**Exercise description**
Apart from the pictures, every entry must be retyped exactly.

Before-and-after change data
____

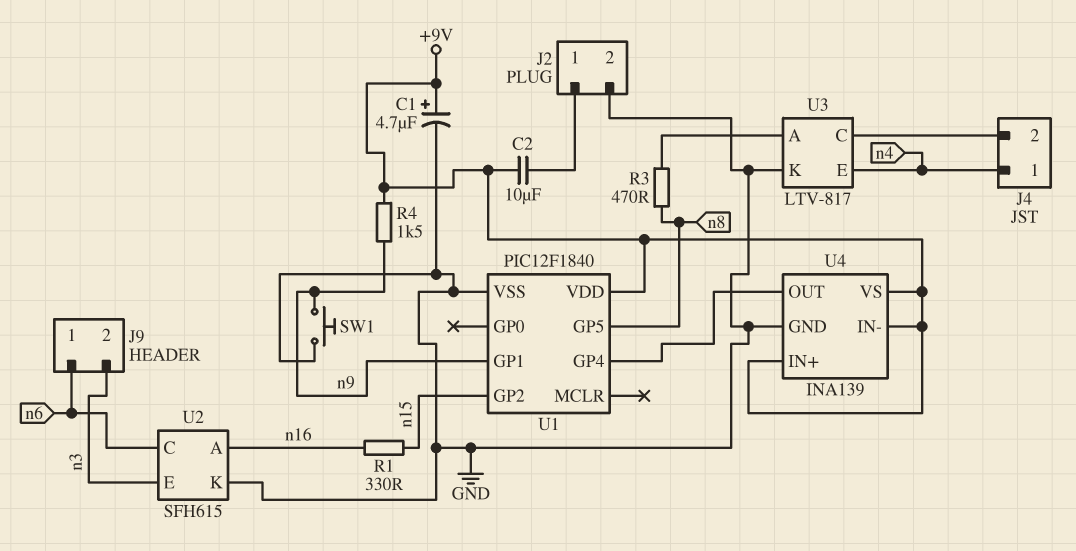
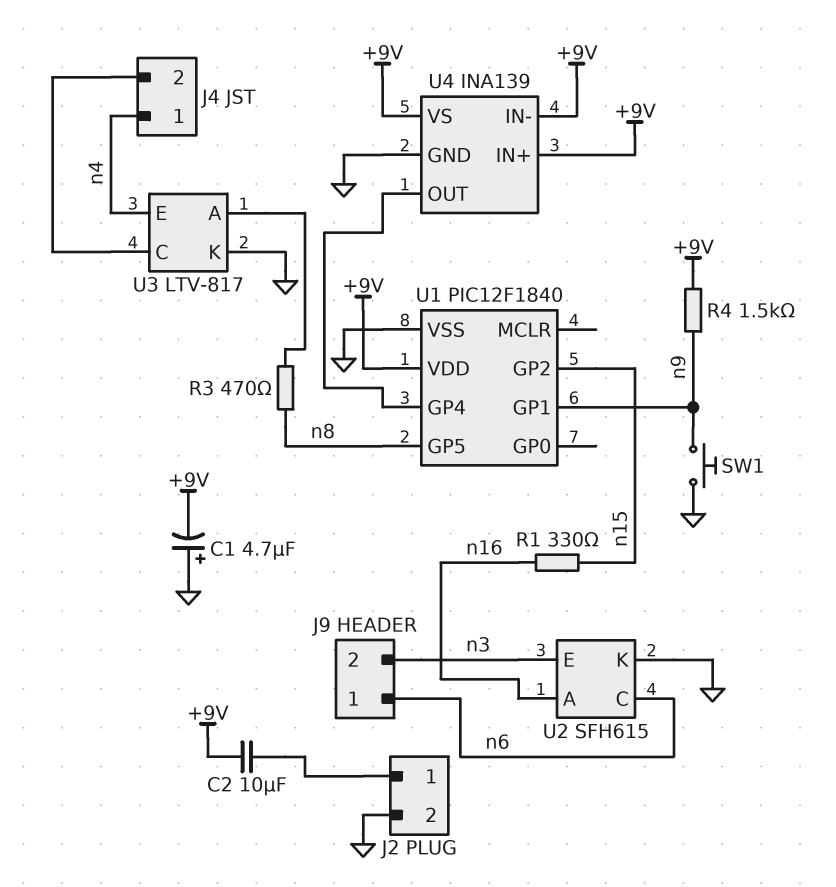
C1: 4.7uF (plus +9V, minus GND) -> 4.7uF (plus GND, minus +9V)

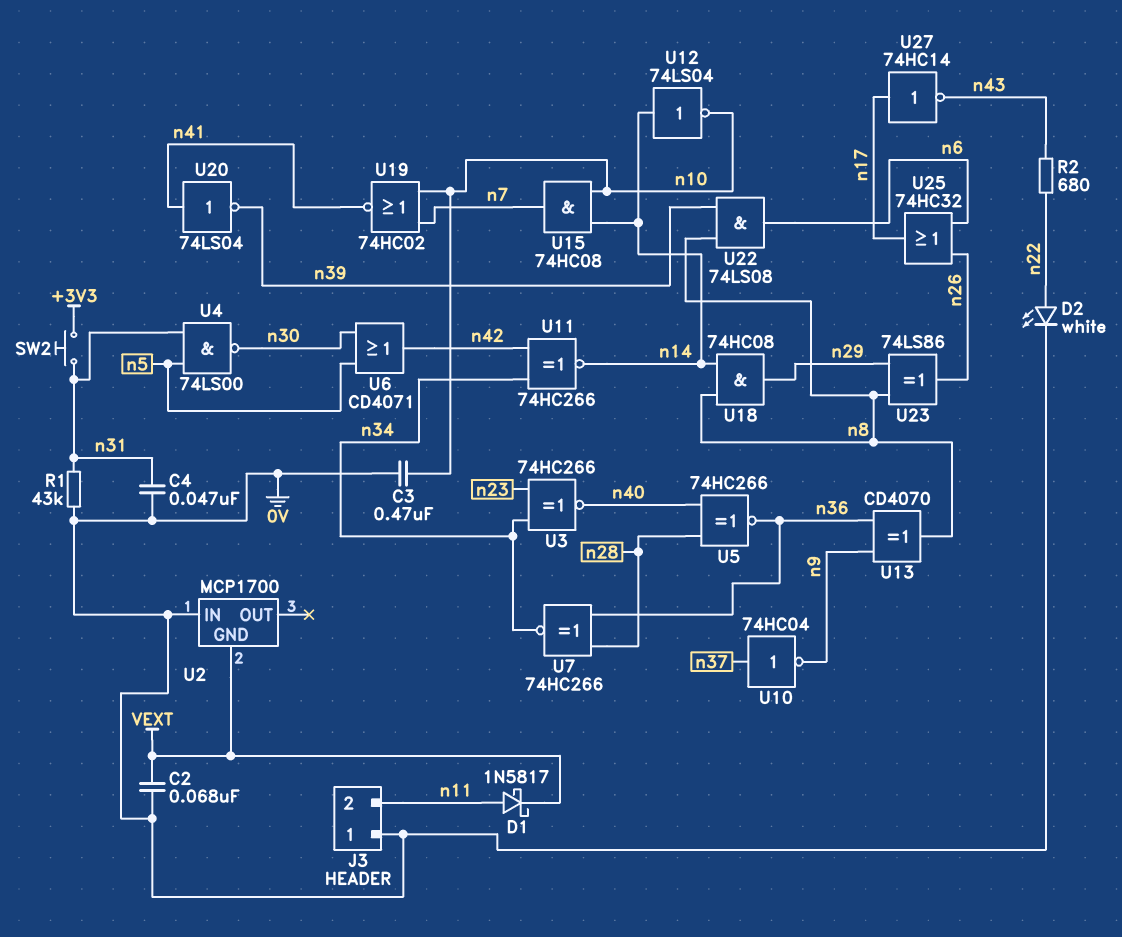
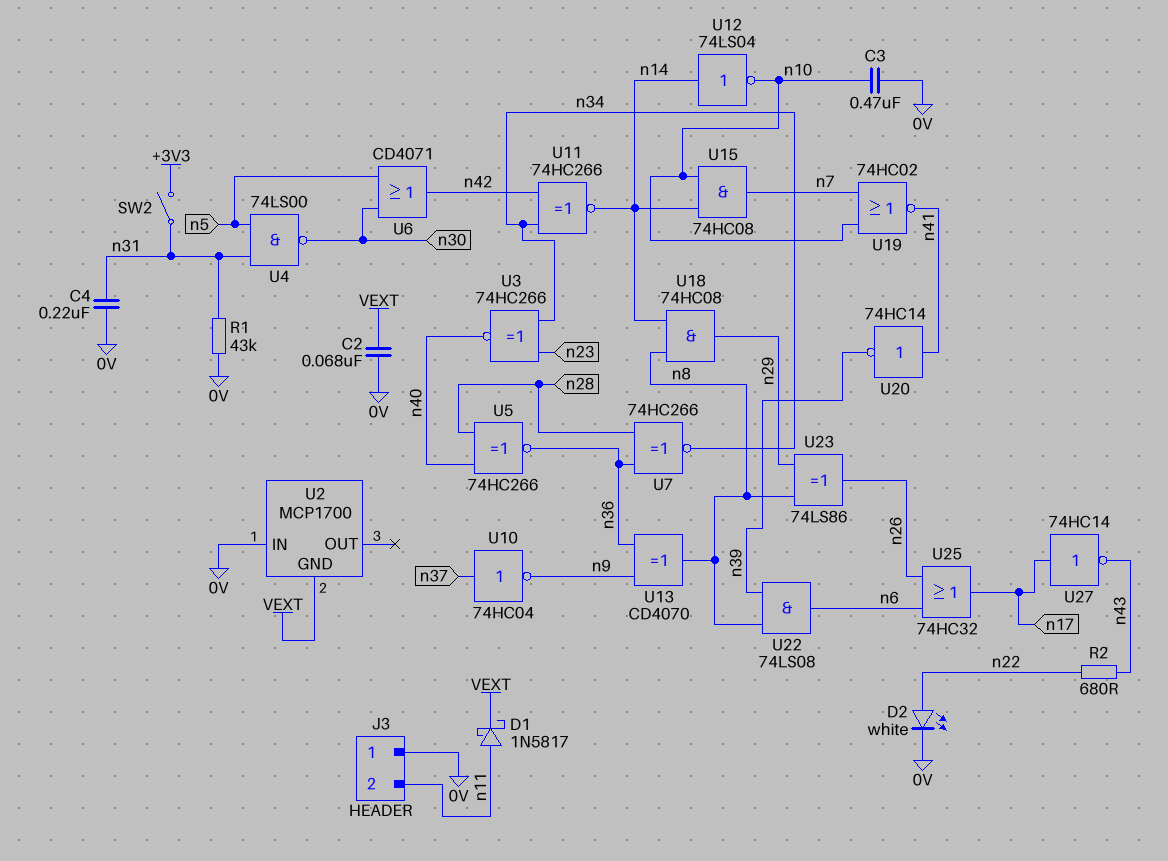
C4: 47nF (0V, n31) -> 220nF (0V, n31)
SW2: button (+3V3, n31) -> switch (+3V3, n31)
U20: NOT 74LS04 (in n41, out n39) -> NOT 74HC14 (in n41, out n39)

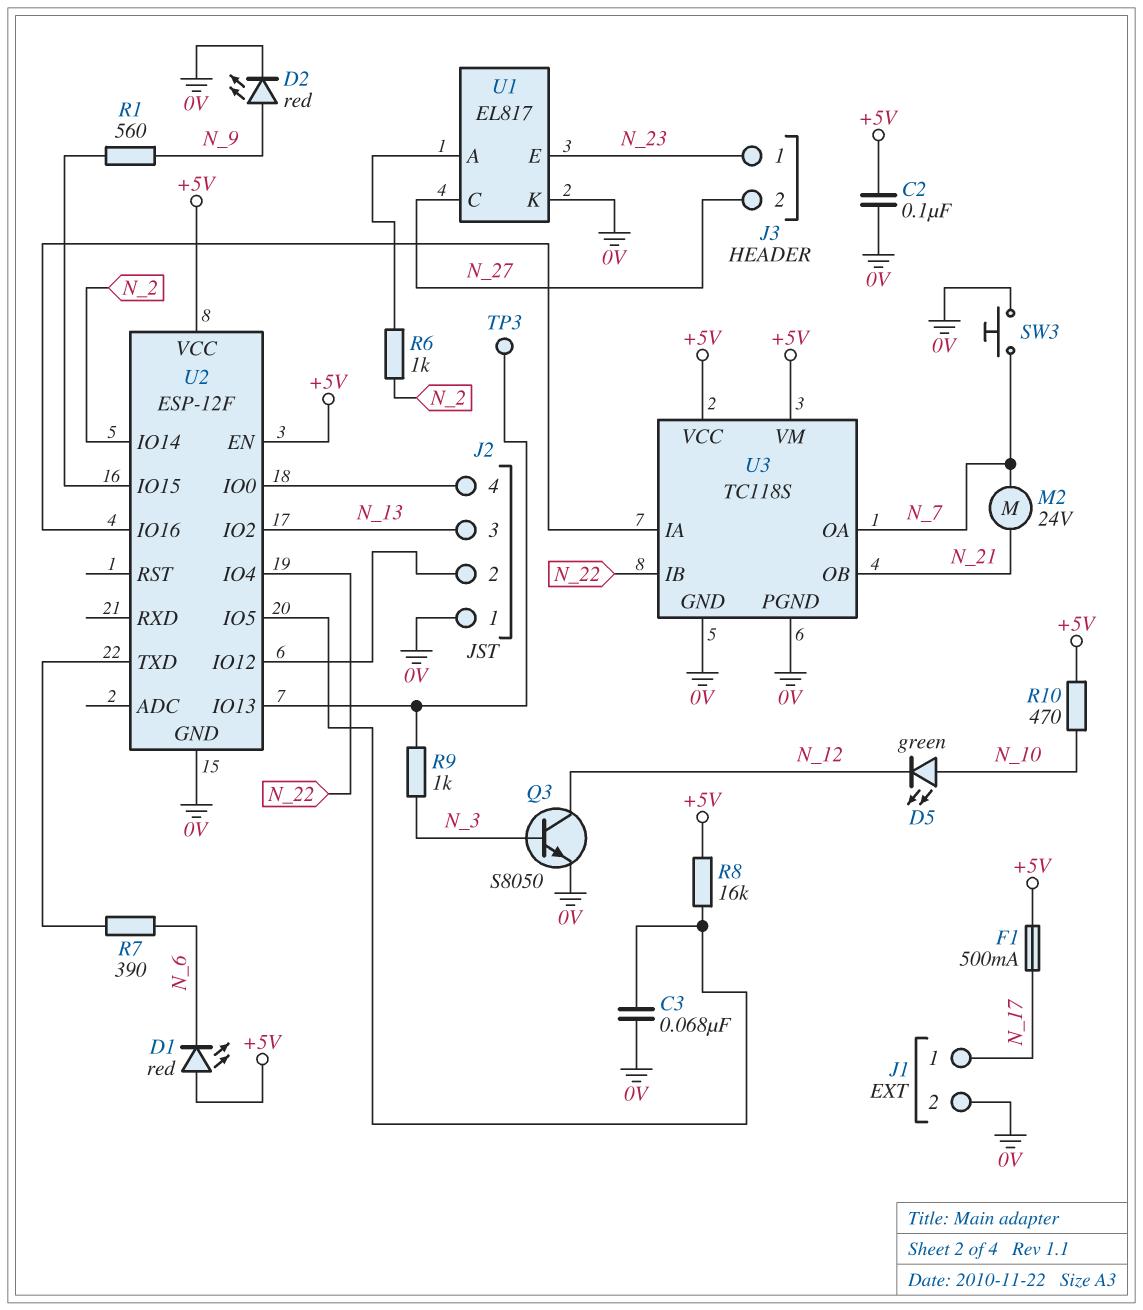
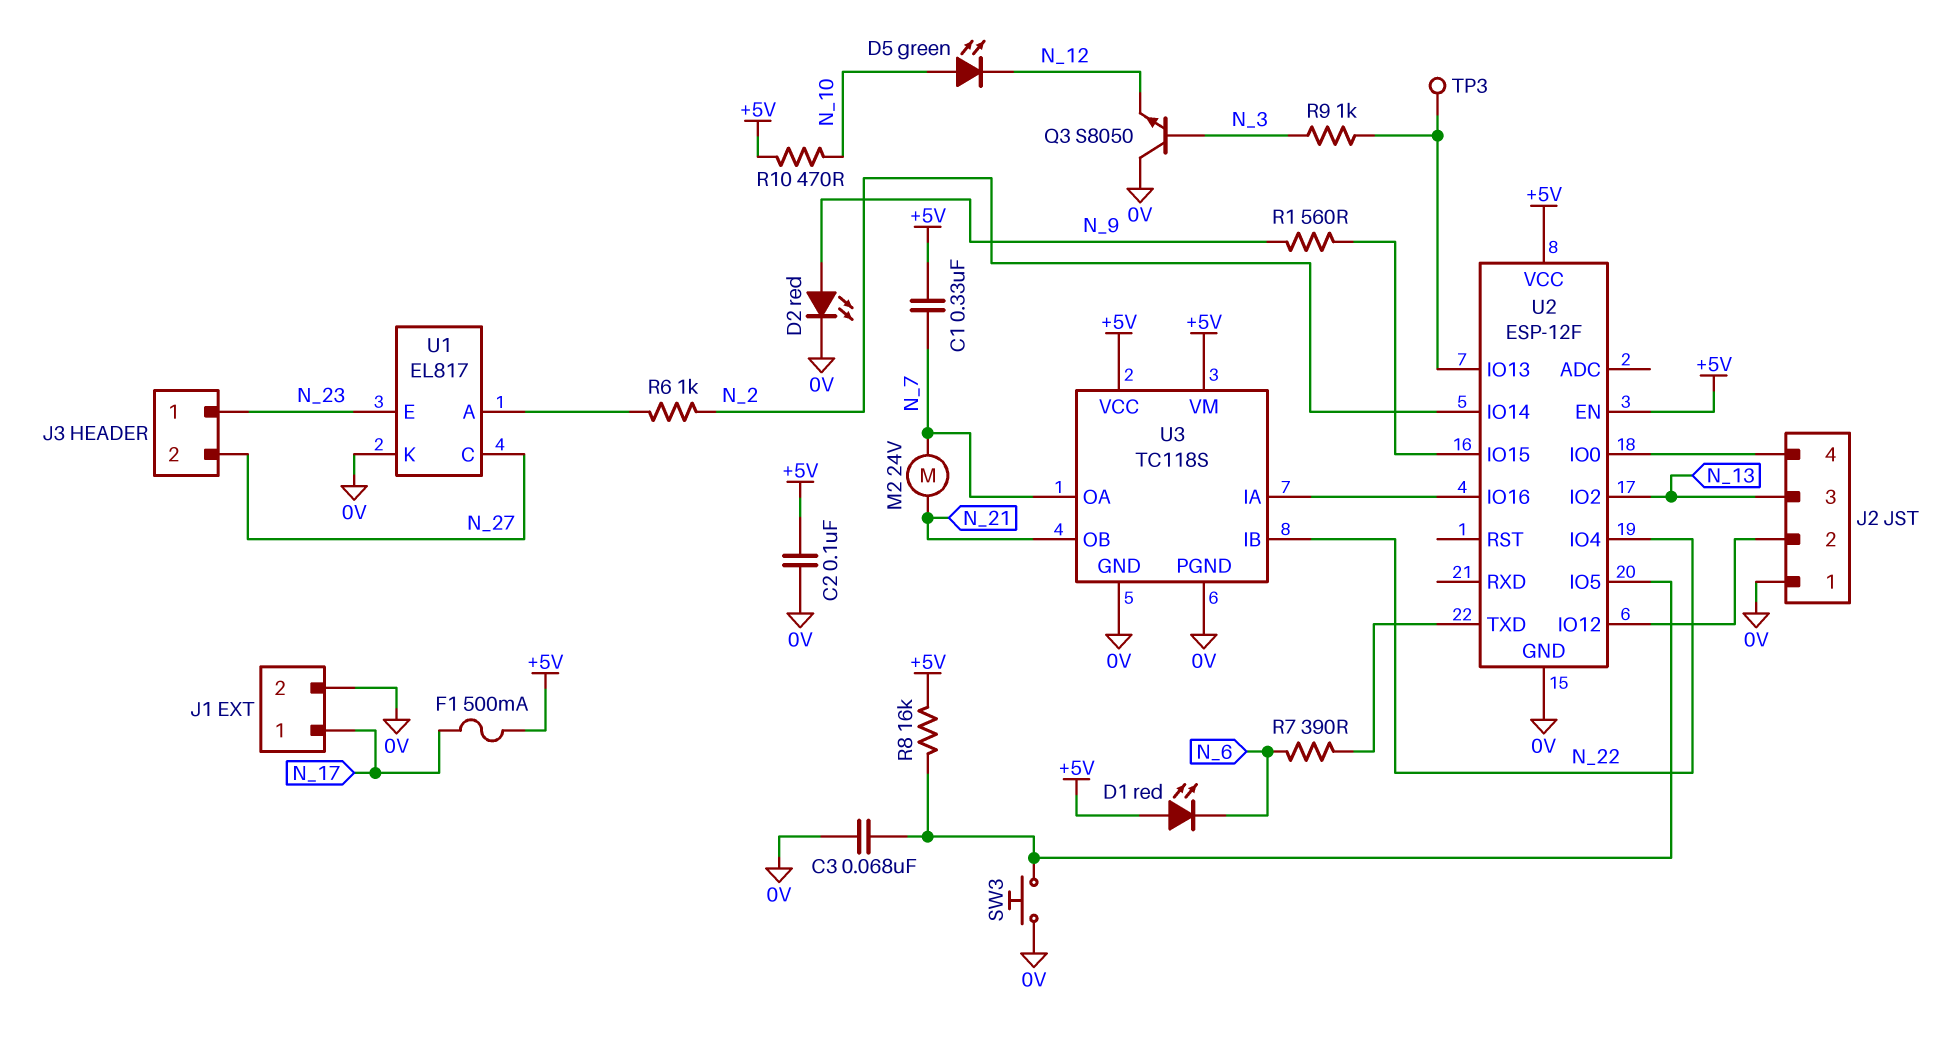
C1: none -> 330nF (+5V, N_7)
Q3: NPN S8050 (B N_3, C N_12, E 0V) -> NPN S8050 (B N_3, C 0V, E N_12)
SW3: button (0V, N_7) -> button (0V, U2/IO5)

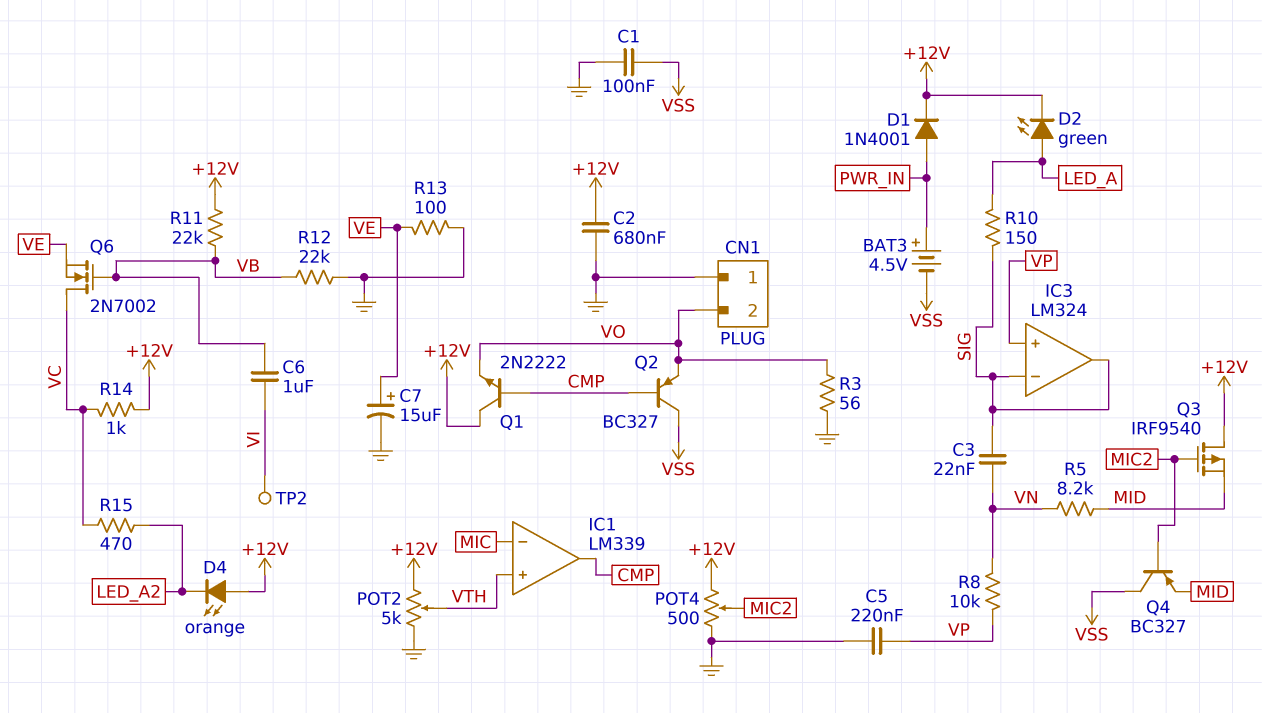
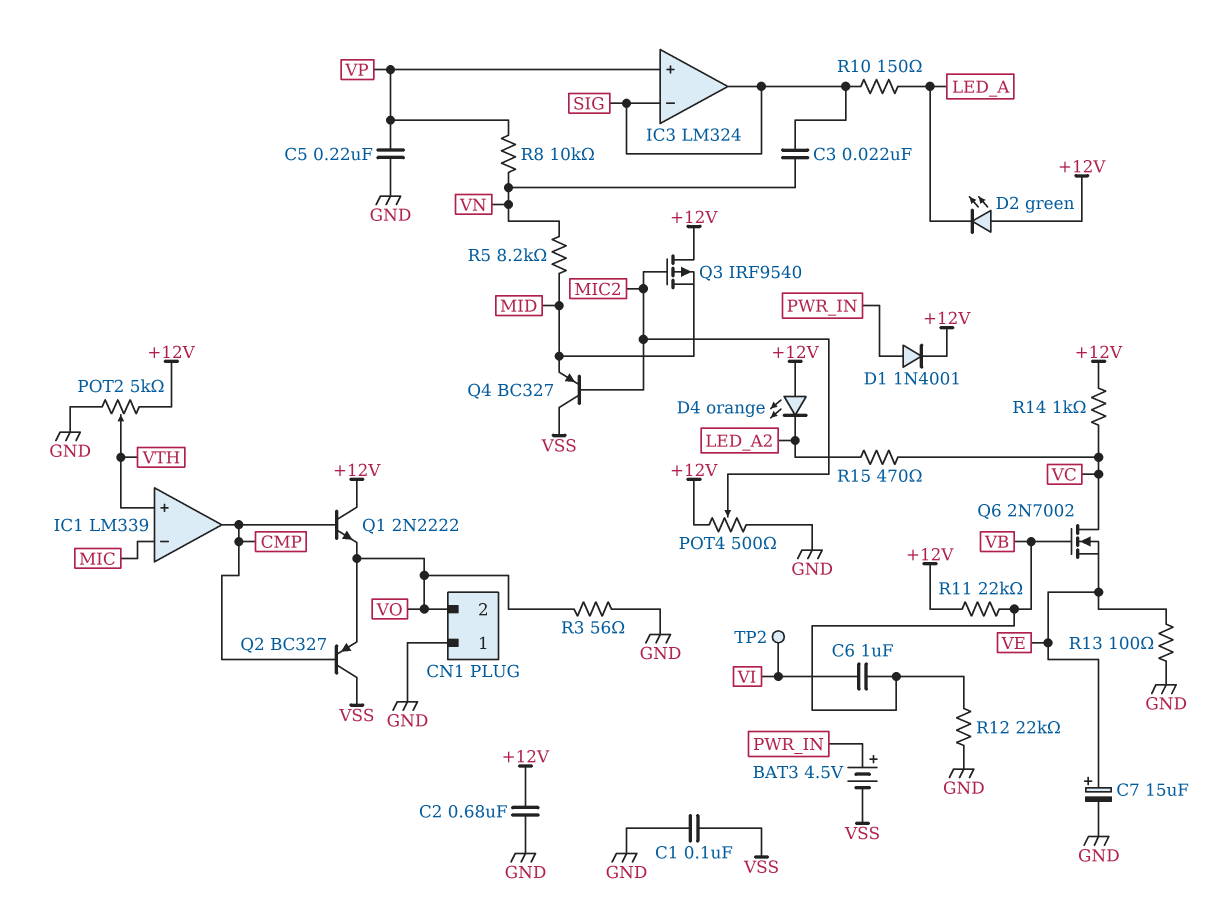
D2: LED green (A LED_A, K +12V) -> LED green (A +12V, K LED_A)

____

**Answer**
C1: 4.7uF (plus +9V, minus GND) -> 4.7uF (plus GND, minus +9V)

C4: 47nF (0V, n31) -> 220nF (0V, n31)
SW2: button (+3V3, n31) -> switch (+3V3, n31)
U20: NOT 74LS04 (in n41, out n39) -> NOT 74HC14 (in n41, out n39)

C1: none -> 330nF (+5V, N_7)
Q3: NPN S8050 (B N_3, C N_12, E 0V) -> NPN S8050 (B N_3, C 0V, E N_12)
SW3: button (0V, N_7) -> button (0V, U2/IO5)

D2: LED green (A LED_A, K +12V) -> LED green (A +12V, K LED_A)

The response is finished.